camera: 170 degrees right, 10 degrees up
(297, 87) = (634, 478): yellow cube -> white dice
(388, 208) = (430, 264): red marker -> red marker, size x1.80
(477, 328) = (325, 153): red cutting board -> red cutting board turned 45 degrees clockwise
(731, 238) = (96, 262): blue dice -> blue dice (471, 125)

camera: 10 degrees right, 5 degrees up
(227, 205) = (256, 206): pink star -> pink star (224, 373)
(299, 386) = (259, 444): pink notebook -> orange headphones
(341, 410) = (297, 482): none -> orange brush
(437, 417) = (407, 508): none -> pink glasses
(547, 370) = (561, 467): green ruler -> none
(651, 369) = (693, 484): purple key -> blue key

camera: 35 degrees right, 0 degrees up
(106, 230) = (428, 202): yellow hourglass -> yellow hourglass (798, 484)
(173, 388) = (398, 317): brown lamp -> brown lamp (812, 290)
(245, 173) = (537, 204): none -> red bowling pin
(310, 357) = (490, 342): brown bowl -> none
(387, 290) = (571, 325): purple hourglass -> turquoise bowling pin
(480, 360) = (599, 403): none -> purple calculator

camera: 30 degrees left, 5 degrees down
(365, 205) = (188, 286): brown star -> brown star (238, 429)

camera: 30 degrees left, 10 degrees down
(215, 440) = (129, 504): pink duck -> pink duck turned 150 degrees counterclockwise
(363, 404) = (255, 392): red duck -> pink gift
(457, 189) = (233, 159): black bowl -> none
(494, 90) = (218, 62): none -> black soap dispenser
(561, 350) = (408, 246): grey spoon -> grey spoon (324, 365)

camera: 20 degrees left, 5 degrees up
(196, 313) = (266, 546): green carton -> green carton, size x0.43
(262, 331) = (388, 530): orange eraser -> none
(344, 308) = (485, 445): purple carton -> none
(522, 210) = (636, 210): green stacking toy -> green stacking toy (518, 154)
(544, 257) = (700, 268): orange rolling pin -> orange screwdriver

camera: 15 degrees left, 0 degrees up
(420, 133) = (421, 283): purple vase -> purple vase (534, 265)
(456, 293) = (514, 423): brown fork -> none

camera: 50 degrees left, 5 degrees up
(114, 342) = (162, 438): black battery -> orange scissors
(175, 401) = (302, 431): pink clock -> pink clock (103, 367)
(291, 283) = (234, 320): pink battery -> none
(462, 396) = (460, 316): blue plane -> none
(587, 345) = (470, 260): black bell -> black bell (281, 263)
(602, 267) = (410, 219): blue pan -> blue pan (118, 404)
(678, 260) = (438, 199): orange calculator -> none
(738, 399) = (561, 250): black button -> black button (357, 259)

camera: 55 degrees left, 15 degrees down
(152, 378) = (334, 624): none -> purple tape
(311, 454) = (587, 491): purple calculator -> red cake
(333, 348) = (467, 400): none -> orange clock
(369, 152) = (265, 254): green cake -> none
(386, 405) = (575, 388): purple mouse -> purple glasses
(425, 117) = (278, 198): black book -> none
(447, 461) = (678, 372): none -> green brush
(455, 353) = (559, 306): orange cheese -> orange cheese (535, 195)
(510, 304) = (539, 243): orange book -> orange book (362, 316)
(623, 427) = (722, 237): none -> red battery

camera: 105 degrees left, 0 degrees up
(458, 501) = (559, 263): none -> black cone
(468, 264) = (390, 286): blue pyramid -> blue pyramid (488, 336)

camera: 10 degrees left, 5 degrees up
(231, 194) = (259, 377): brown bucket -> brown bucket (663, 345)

**WORK TO COMPLETE:** All that should appear in the response is the run of lines from the first line of the entries through the line containing "(731, 238) = (96, 262): blue", copied exactly.

**ANSWER TO THIS EXERCISE:**
camera: 170 degrees right, 10 degrees up
(297, 87) = (634, 478): yellow cube -> white dice
(388, 208) = (430, 264): red marker -> red marker, size x1.80
(477, 328) = (325, 153): red cutting board -> red cutting board turned 45 degrees clockwise
(731, 238) = (96, 262): blue dice -> blue dice (471, 125)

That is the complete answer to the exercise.